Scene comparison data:
+ + + + +

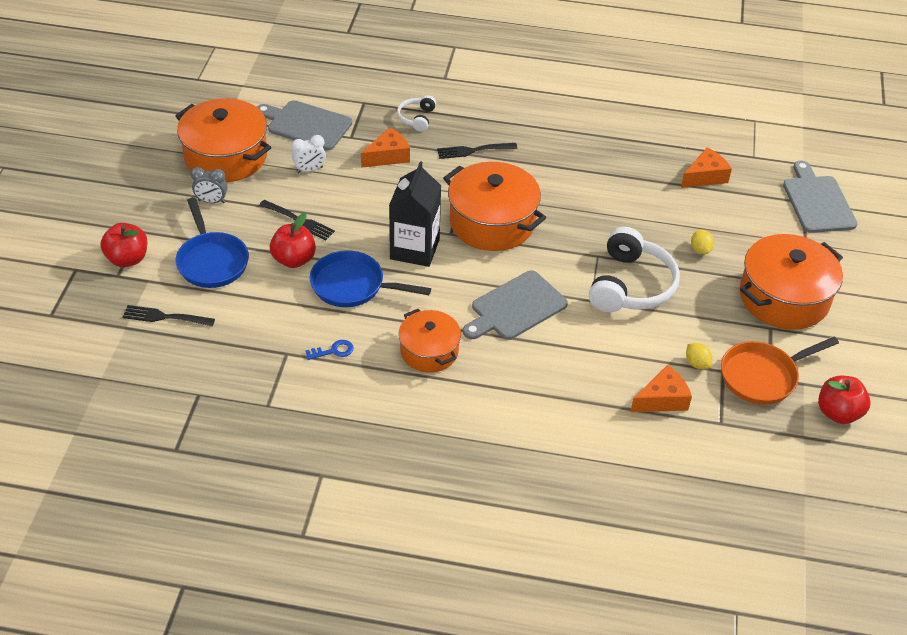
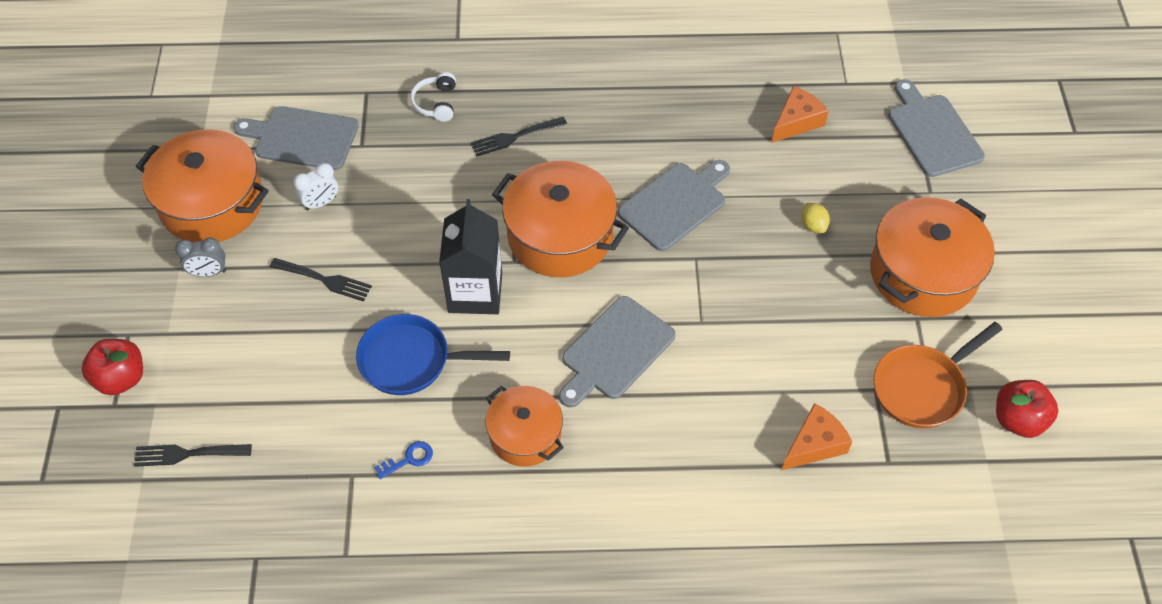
camera: 10 degrees left, 10 degrees up
(211, 261) = (228, 360): blue pan -> none
(294, 259) = (330, 337): red apple -> none
(388, 156) = (413, 164): orange cheese -> none
(590, 216) = (675, 204): none -> grey cutting board
(631, 285) = (744, 292): white headphones -> none
(697, 363) = (843, 386): yellow lemon -> none

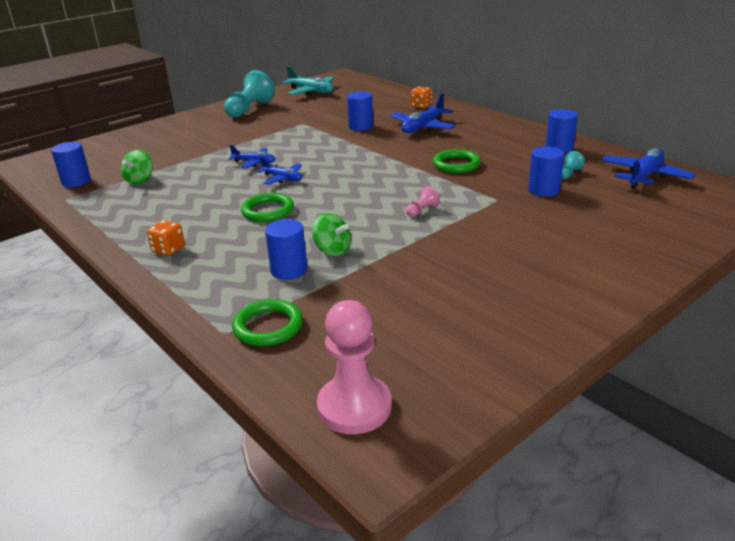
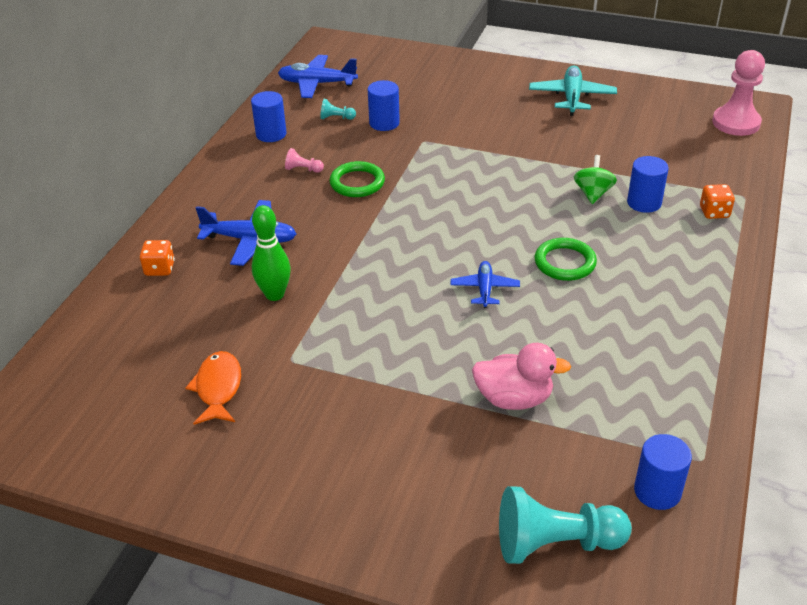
camera: 120 degrees left, 10 degrees up
(140, 180) = (594, 419): green spinning top -> none
(168, 249) = (693, 288): orange dice -> orange dice (714, 212)
(189, 165) = (514, 398): none -> pink duck
(249, 109) = (250, 465): turquoise pawn -> turquoise pawn (555, 543)
(254, 163) = (460, 336): blue plane -> none
(268, 326) = (715, 181): green ring -> none
(306, 109) = (218, 388): none -> orange fish
(311, 91) = (116, 427): turquoise plane -> turquoise plane (572, 97)
(360, 127) = (274, 294): blue cylinder -> green bowling pin
(422, 210) = (479, 172): pink pawn -> pink pawn (303, 169)

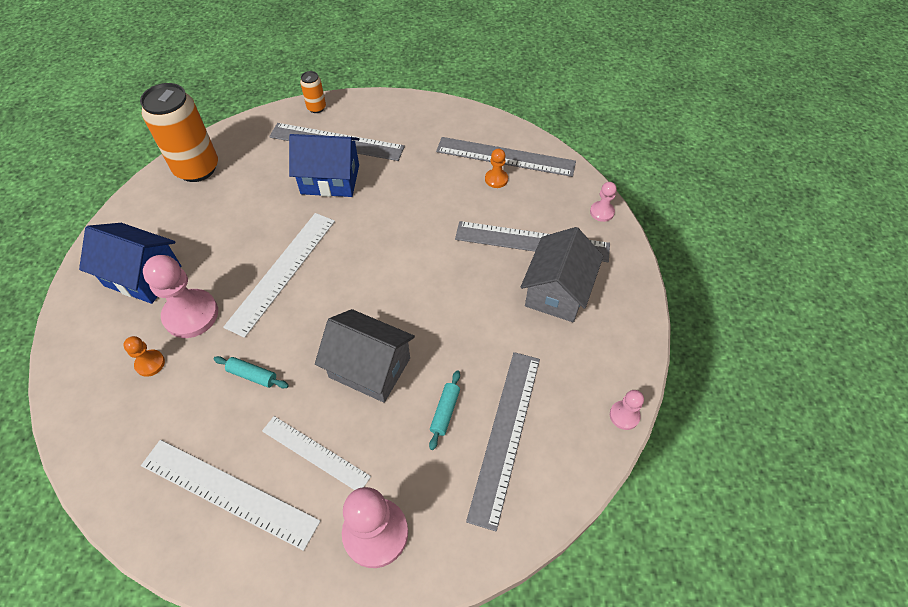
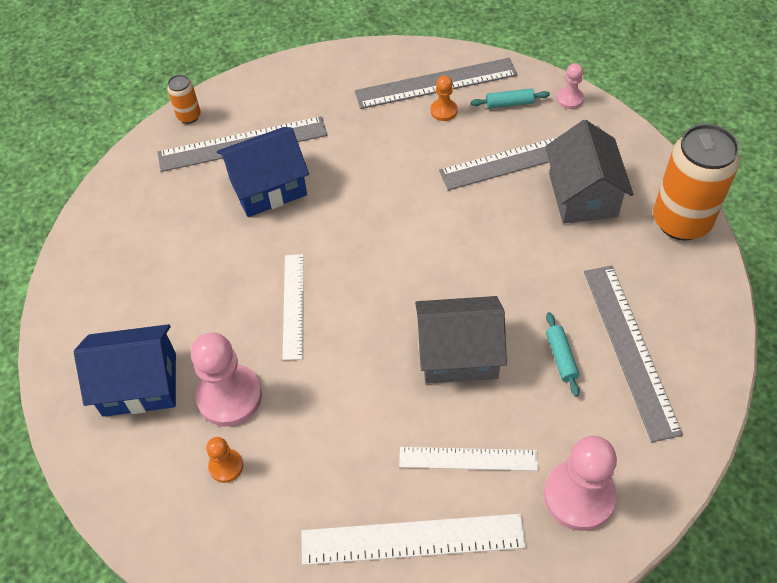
camera: 25 degrees left, 0 degrees up
(197, 168) = (103, 243): orange can -> orange can (681, 221)
(252, 375) = (346, 421): turquoise rolling pin -> turquoise rolling pin (509, 103)
(282, 271) = (293, 305): white ruler -> white ruler, size x0.65
(624, 416) = (720, 279): pink pawn -> none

+ + + + +

*WORK ITEM:* Could the entries above be written out word for word, with no pictures?

*WRITTEN RESPONSE:*
camera: 10 degrees left, 10 degrees up
(211, 261) = (228, 360): blue pan -> none
(294, 259) = (330, 337): red apple -> none
(388, 156) = (413, 164): orange cheese -> none
(590, 216) = (675, 204): none -> grey cutting board
(631, 285) = (744, 292): white headphones -> none
(697, 363) = (843, 386): yellow lemon -> none

camera: 120 degrees left, 10 degrees up
(140, 180) = (594, 419): green spinning top -> none
(168, 249) = (693, 288): orange dice -> orange dice (714, 212)
(189, 165) = (514, 398): none -> pink duck
(249, 109) = (250, 465): turquoise pawn -> turquoise pawn (555, 543)
(254, 163) = (460, 336): blue plane -> none
(268, 326) = (715, 181): green ring -> none
(306, 109) = (218, 388): none -> orange fish
(311, 91) = (116, 427): turquoise plane -> turquoise plane (572, 97)
(360, 127) = (274, 294): blue cylinder -> green bowling pin
(422, 210) = (479, 172): pink pawn -> pink pawn (303, 169)

camera: 25 degrees left, 0 degrees up
(197, 168) = (103, 243): orange can -> orange can (681, 221)
(252, 375) = (346, 421): turquoise rolling pin -> turquoise rolling pin (509, 103)
(282, 271) = (293, 305): white ruler -> white ruler, size x0.65
(624, 416) = (720, 279): pink pawn -> none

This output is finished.